● Work to be completed:
Transcribe the entries exactly; images are not part of the copy.

● Supplied material:

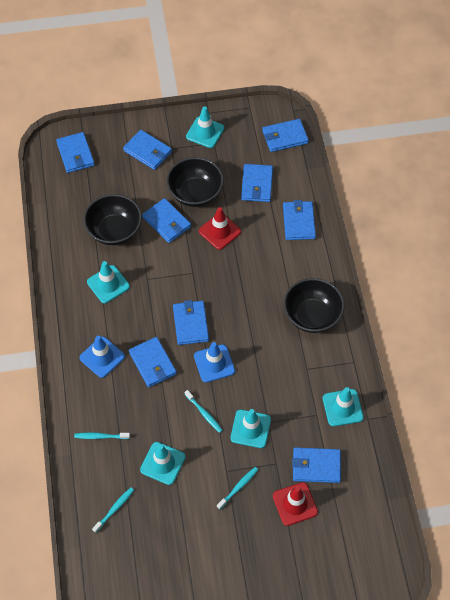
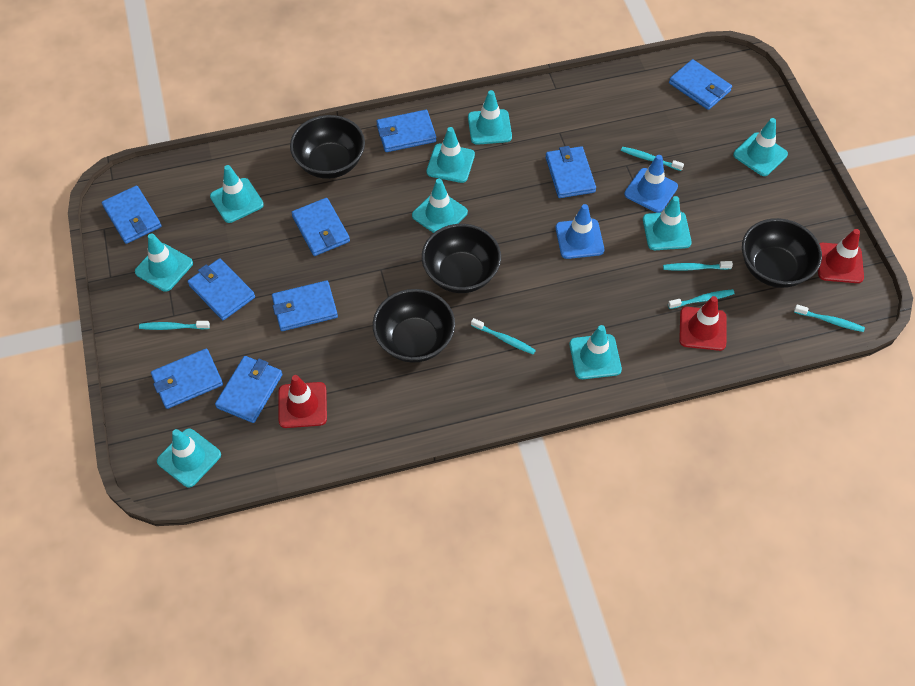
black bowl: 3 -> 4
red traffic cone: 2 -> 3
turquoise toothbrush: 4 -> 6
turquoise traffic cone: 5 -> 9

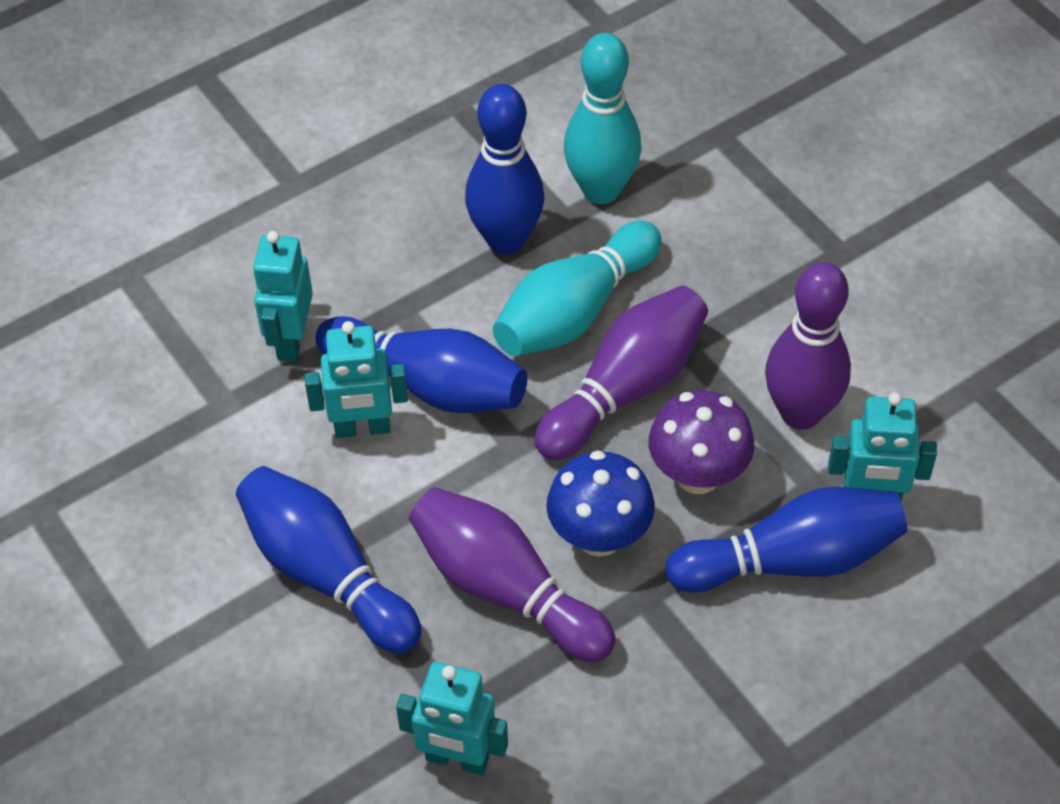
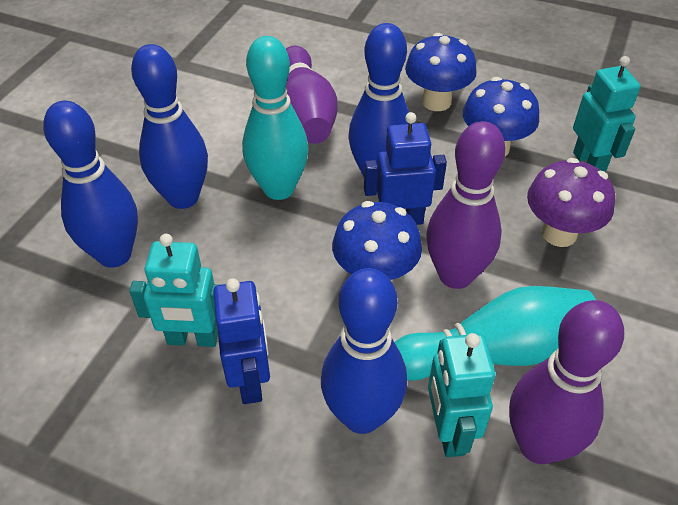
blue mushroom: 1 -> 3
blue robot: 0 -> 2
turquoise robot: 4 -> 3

● Exercise answer:
black bowl: 3 -> 4
red traffic cone: 2 -> 3
turquoise toothbrush: 4 -> 6
turquoise traffic cone: 5 -> 9

blue mushroom: 1 -> 3
blue robot: 0 -> 2
turquoise robot: 4 -> 3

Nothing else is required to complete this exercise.